[A block of data]
● ● ●

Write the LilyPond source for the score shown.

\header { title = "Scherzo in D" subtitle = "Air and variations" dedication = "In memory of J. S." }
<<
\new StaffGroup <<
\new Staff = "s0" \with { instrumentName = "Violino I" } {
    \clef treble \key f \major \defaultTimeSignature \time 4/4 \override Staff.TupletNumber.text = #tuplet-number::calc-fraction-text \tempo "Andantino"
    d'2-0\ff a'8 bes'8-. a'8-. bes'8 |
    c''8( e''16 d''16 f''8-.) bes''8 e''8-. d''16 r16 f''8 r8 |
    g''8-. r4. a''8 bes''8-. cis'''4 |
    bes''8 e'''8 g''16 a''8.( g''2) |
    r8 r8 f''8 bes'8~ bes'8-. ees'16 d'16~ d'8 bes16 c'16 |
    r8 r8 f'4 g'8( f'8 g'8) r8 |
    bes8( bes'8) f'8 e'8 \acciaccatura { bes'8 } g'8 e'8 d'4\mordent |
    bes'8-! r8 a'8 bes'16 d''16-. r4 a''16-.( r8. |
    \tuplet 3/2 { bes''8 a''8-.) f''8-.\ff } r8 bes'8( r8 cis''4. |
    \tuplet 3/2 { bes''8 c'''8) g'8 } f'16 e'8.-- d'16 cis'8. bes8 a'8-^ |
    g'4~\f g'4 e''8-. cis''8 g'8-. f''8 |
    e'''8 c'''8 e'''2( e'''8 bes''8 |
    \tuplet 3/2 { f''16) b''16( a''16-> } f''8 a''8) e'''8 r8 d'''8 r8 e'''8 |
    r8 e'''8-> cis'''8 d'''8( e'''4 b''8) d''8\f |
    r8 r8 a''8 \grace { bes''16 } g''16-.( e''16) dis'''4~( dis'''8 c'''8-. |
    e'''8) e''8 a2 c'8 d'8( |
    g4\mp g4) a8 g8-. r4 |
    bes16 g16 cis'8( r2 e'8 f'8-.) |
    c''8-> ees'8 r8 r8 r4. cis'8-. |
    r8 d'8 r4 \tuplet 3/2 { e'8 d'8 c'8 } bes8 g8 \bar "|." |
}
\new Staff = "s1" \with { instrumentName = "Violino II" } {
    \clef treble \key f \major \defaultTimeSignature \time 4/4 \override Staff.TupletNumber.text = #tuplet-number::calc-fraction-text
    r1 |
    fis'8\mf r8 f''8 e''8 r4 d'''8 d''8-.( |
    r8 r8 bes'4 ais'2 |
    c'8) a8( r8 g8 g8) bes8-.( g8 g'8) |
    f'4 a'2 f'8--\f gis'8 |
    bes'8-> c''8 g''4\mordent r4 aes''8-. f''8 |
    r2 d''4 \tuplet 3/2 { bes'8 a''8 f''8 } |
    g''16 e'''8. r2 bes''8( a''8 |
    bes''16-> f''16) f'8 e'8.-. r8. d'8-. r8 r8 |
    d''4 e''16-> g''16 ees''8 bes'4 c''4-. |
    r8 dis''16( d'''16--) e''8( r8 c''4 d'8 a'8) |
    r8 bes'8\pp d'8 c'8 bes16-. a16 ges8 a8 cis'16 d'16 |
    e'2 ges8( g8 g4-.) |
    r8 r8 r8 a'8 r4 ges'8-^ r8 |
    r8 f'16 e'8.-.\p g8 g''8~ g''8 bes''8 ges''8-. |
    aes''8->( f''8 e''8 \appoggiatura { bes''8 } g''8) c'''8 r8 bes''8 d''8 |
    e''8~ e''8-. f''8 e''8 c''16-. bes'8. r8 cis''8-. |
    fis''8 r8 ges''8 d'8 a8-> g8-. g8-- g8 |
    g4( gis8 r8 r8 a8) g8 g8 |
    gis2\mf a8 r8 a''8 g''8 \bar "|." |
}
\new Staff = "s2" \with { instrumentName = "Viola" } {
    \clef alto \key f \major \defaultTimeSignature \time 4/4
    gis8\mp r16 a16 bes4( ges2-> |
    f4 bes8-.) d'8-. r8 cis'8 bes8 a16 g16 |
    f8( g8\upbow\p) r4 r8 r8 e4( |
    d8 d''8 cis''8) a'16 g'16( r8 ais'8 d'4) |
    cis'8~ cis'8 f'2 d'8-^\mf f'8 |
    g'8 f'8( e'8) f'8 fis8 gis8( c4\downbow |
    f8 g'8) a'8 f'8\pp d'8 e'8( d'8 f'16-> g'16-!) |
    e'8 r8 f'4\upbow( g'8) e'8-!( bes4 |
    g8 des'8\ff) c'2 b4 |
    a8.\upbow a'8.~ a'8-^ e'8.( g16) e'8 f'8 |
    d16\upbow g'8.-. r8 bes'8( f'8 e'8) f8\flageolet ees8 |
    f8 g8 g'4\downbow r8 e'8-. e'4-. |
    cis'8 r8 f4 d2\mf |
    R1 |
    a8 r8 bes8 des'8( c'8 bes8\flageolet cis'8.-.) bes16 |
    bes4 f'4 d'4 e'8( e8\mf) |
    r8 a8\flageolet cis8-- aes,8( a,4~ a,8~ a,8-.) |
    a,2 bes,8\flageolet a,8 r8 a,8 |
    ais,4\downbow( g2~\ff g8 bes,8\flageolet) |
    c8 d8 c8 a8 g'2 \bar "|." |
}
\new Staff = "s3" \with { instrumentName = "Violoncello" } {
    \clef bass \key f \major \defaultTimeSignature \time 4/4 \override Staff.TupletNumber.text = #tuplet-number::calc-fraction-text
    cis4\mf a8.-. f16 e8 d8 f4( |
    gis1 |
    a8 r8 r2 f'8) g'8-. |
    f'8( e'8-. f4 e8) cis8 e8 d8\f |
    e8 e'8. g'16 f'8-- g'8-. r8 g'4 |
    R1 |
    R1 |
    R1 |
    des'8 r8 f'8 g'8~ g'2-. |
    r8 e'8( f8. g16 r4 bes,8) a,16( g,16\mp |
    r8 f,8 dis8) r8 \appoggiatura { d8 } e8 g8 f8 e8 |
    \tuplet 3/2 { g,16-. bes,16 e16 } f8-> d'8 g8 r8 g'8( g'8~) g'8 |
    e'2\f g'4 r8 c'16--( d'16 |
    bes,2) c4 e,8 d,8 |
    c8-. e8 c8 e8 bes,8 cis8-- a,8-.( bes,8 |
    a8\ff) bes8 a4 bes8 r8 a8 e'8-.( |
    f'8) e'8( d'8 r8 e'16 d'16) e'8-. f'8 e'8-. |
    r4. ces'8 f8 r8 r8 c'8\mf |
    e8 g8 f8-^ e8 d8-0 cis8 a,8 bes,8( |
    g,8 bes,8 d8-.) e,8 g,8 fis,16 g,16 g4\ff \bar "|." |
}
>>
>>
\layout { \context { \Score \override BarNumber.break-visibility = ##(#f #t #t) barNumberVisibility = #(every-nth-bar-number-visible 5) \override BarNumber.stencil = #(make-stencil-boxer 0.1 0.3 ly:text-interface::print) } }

● ● ●

_REQUIRED TASK_
Which lines in the records above contain the string "treble", matching case exactly? Pick out each one and copy it in full.

_TASK RESULT_
    \clef treble \key f \major \defaultTimeSignature \time 4/4 \override Staff.TupletNumber.text = #tuplet-number::calc-fraction-text \tempo "Andantino"
    \clef treble \key f \major \defaultTimeSignature \time 4/4 \override Staff.TupletNumber.text = #tuplet-number::calc-fraction-text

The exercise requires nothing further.